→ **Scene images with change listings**
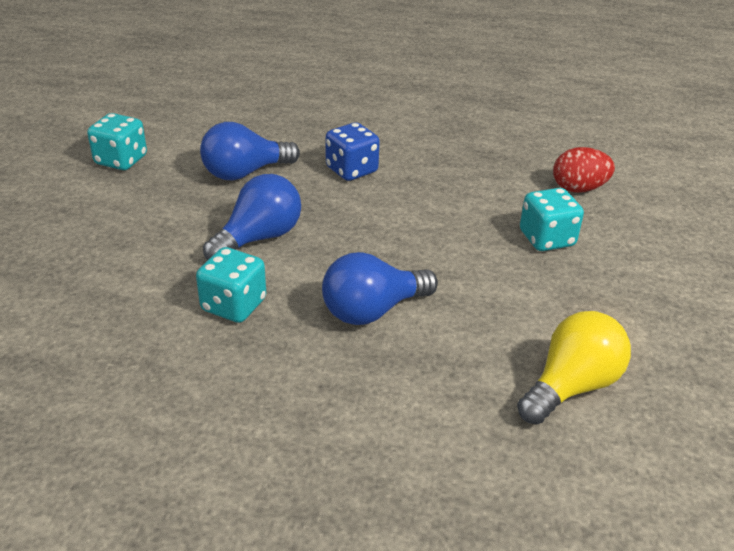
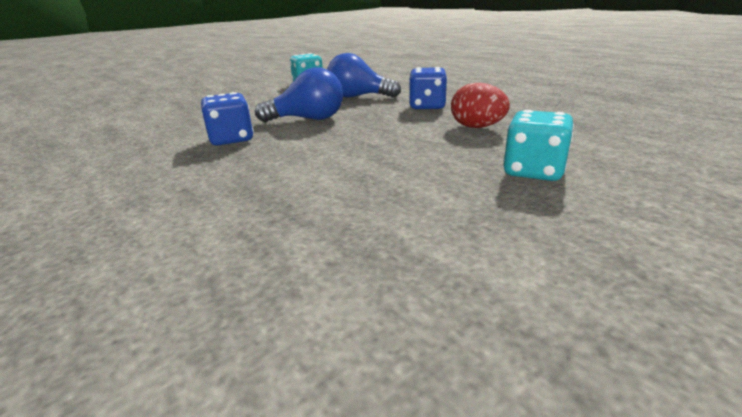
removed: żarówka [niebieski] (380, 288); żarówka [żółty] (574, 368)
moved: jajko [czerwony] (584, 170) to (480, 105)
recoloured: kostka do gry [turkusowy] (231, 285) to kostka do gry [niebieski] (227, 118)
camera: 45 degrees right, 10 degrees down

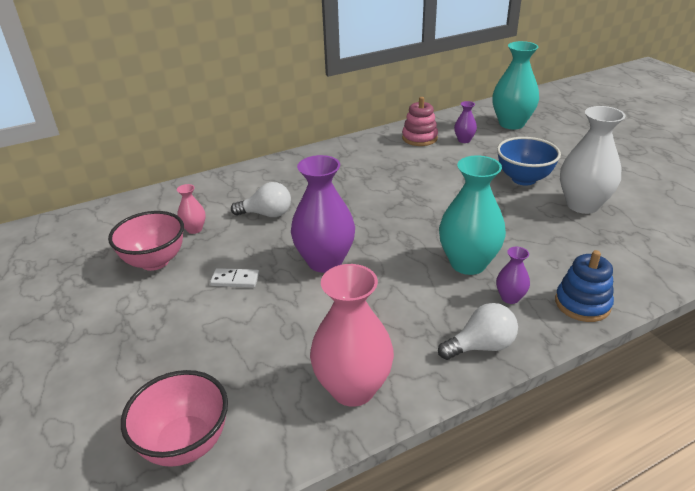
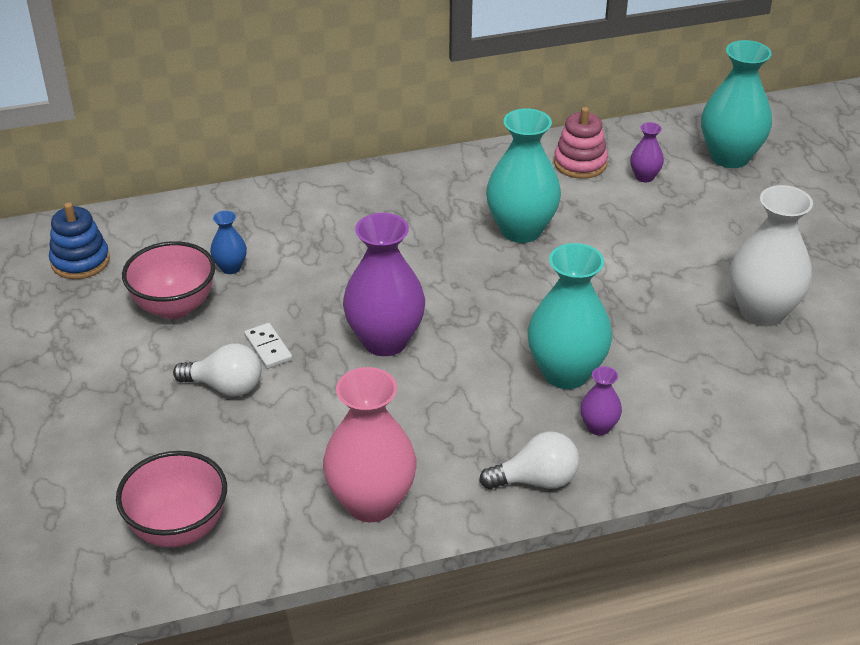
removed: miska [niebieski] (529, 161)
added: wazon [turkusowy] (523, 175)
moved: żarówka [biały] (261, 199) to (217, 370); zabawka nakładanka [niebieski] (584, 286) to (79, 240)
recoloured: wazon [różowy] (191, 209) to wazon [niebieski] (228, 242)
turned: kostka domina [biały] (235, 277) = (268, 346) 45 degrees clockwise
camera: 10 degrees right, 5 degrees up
---
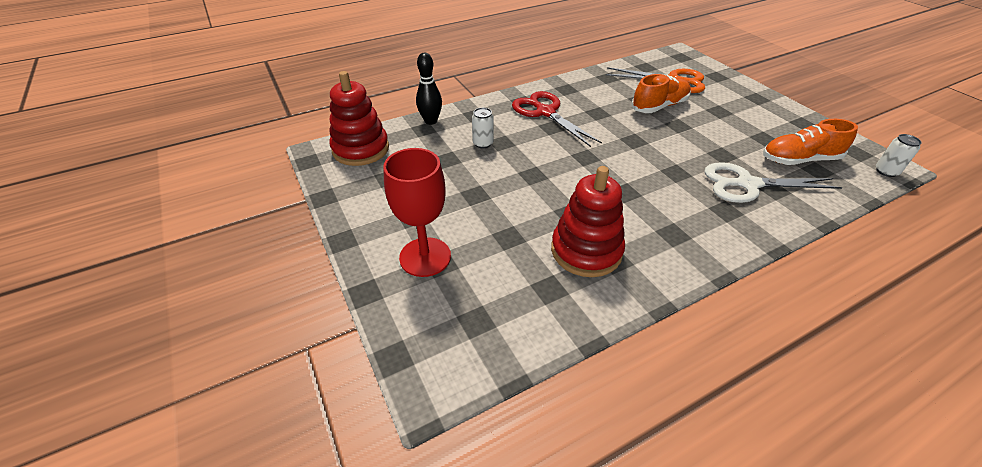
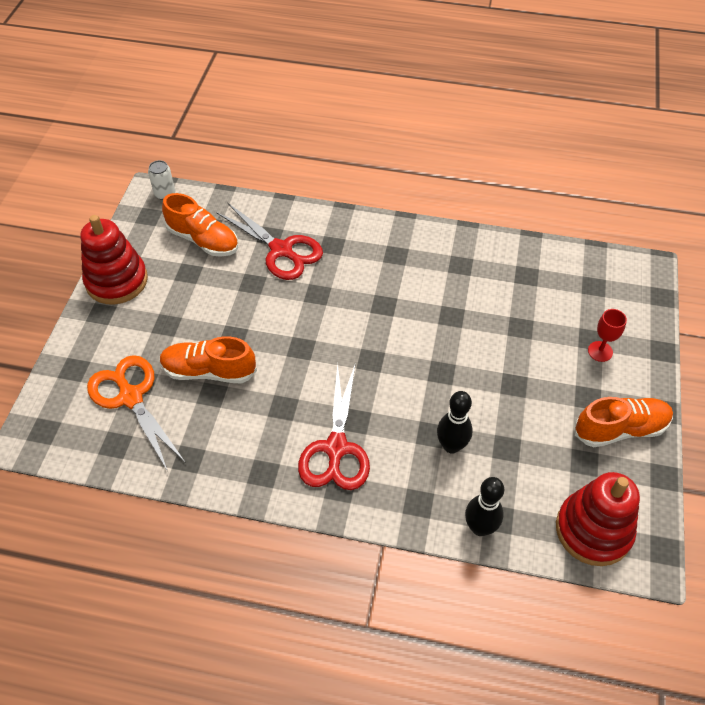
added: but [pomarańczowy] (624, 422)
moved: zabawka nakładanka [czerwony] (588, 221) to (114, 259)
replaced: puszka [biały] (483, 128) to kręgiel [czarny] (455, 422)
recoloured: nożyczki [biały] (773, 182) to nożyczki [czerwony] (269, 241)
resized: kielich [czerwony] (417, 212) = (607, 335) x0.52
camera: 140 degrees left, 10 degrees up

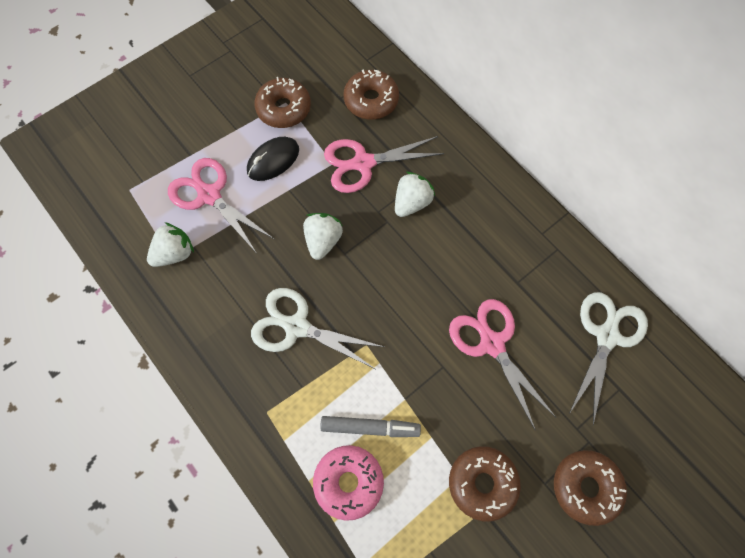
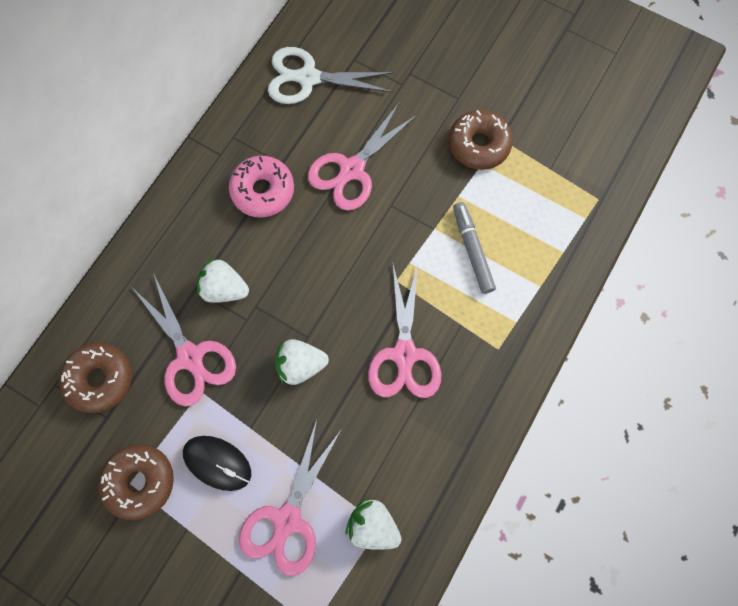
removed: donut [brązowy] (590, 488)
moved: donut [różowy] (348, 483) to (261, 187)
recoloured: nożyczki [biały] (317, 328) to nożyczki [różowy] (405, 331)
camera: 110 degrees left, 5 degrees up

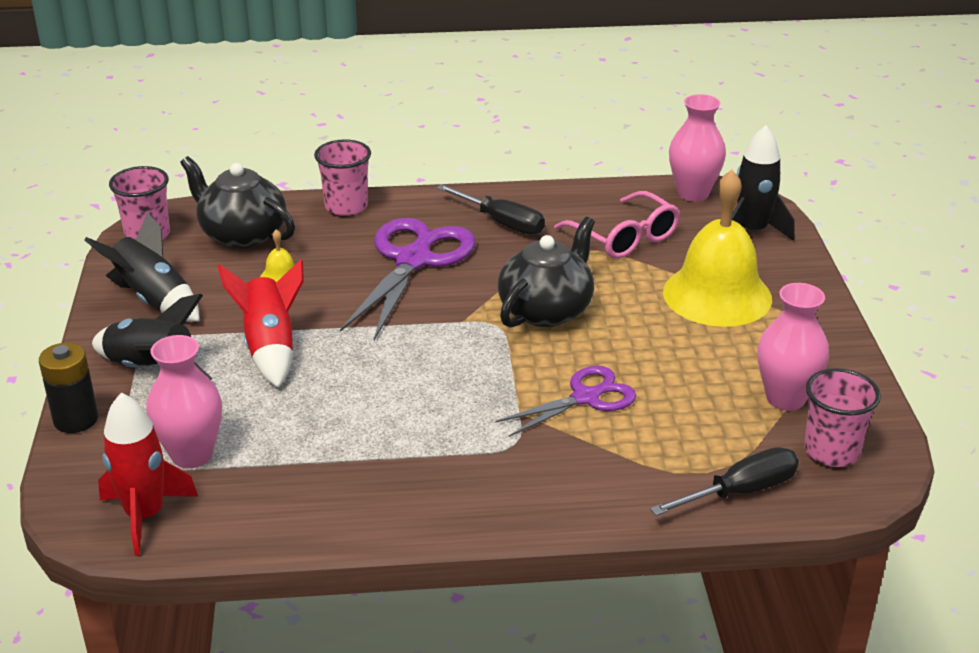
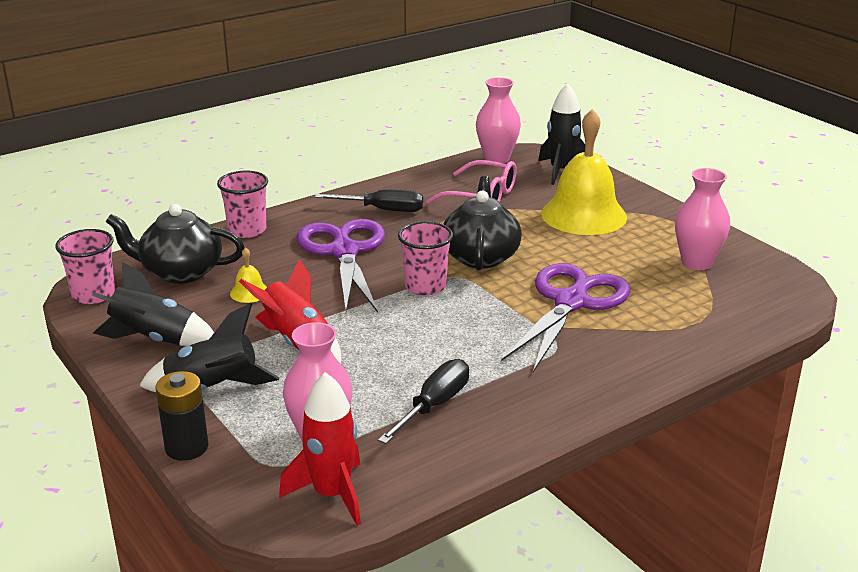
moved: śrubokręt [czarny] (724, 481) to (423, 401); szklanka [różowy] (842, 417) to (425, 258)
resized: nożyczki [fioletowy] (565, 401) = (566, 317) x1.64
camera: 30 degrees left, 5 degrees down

→ **What is needed**
Return, unchanged, the run of lines above that opens with the line containing "moved: zabawka nakładanka" and closes with the line containing "resized: kielich [czerwony]". Include both.

→ **Task output**
moved: zabawka nakładanka [czerwony] (588, 221) to (114, 259)
replaced: puszka [biały] (483, 128) to kręgiel [czarny] (455, 422)
recoloured: nożyczki [biały] (773, 182) to nożyczki [czerwony] (269, 241)
resized: kielich [czerwony] (417, 212) = (607, 335) x0.52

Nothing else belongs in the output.